◆ WORK INSTRUCTION:
Exactly the lines below, starting with the one containing "Someone carried the cobalt_fish" and going on through the one containing "Someone put down the bright_orange_snare_drum", must be reproduced, both ends included, and no pictures with them.

◆ LISTED ENTRIES:
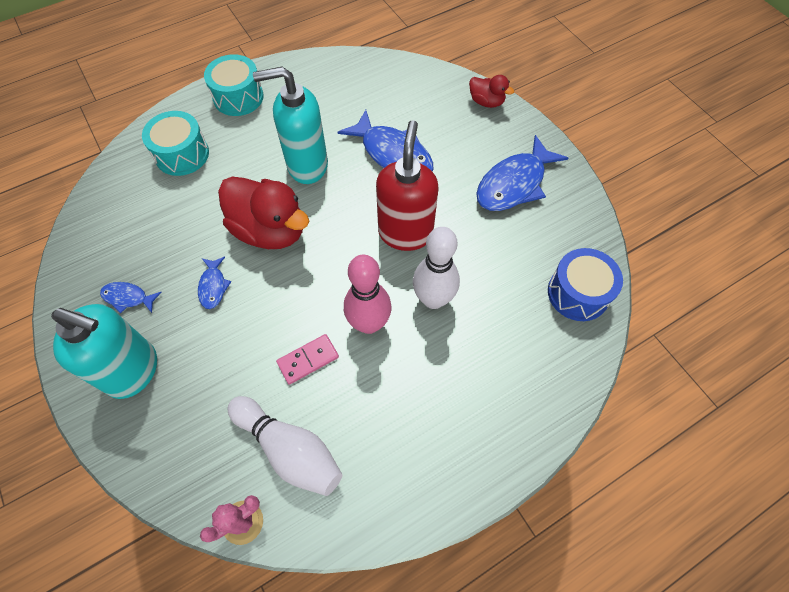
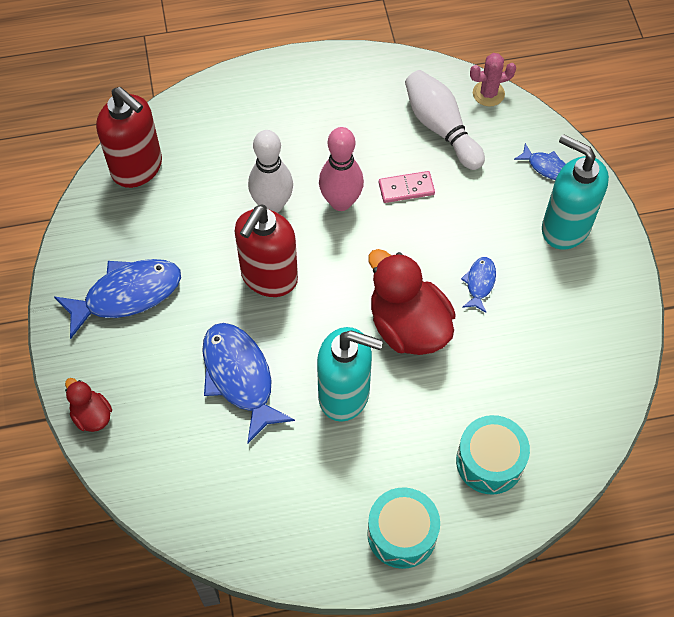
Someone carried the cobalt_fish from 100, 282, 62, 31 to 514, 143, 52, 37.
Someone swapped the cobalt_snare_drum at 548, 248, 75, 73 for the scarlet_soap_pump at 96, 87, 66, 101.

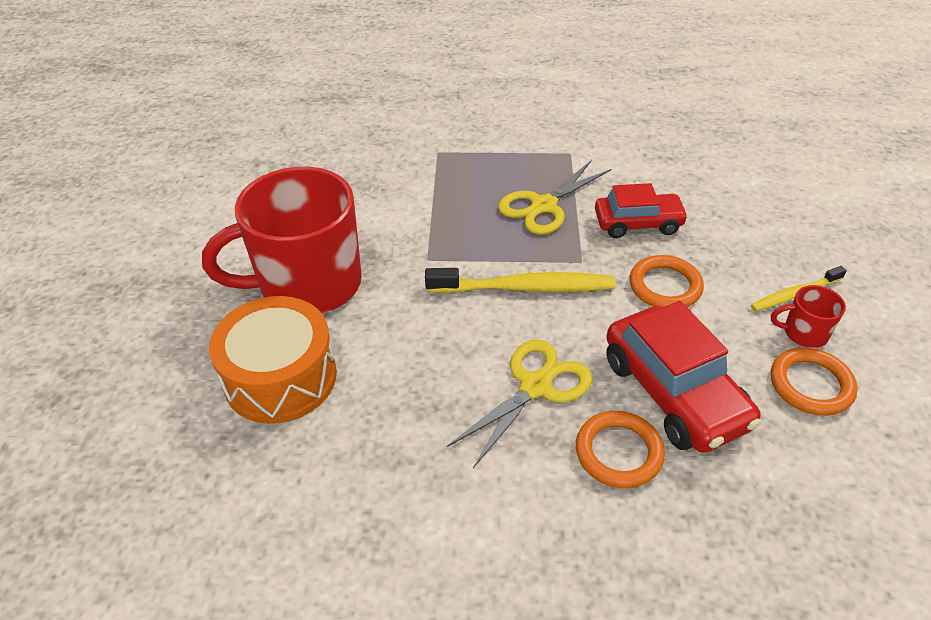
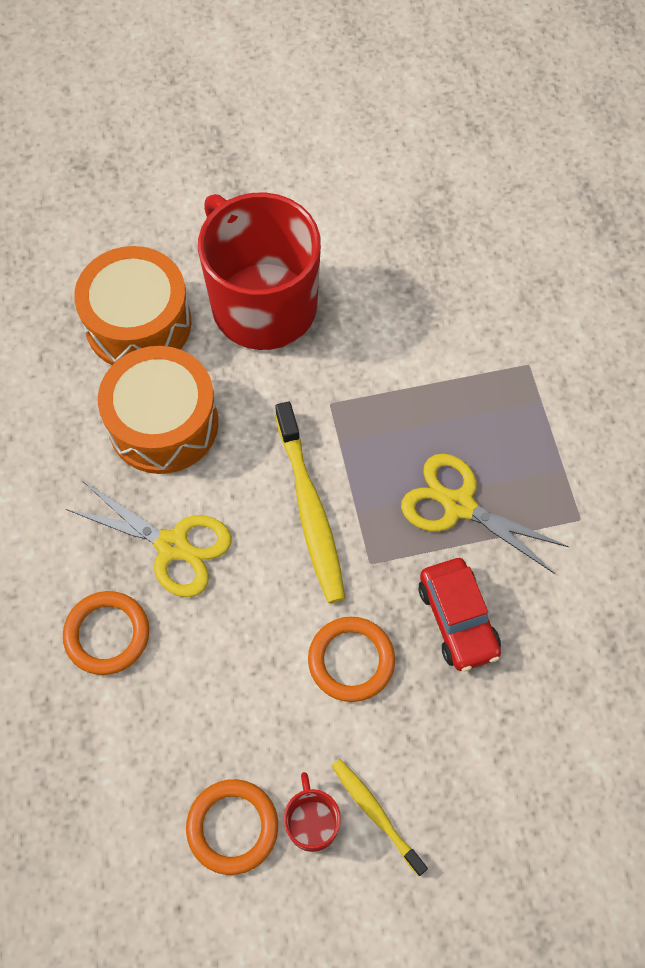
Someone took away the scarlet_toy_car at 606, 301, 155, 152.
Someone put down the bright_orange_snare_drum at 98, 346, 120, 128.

==

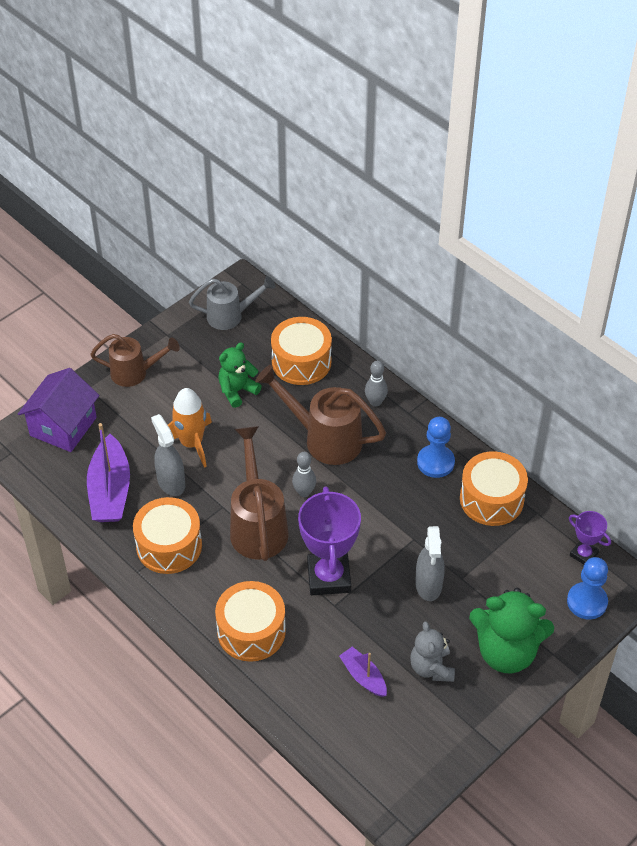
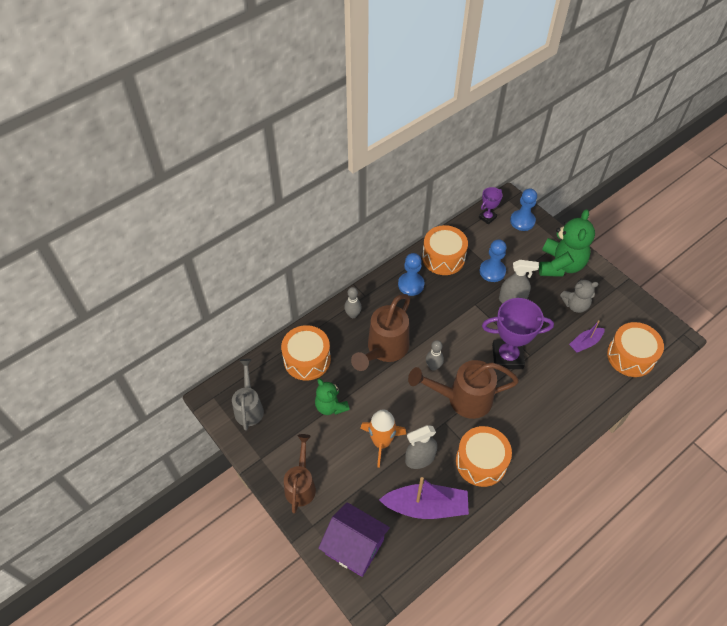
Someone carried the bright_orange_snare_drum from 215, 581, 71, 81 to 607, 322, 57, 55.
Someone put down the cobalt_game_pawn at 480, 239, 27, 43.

◆ EXERCISE OUTPUT:
Someone carried the cobalt_fish from 100, 282, 62, 31 to 514, 143, 52, 37.
Someone swapped the cobalt_snare_drum at 548, 248, 75, 73 for the scarlet_soap_pump at 96, 87, 66, 101.

Someone took away the scarlet_toy_car at 606, 301, 155, 152.
Someone put down the bright_orange_snare_drum at 98, 346, 120, 128.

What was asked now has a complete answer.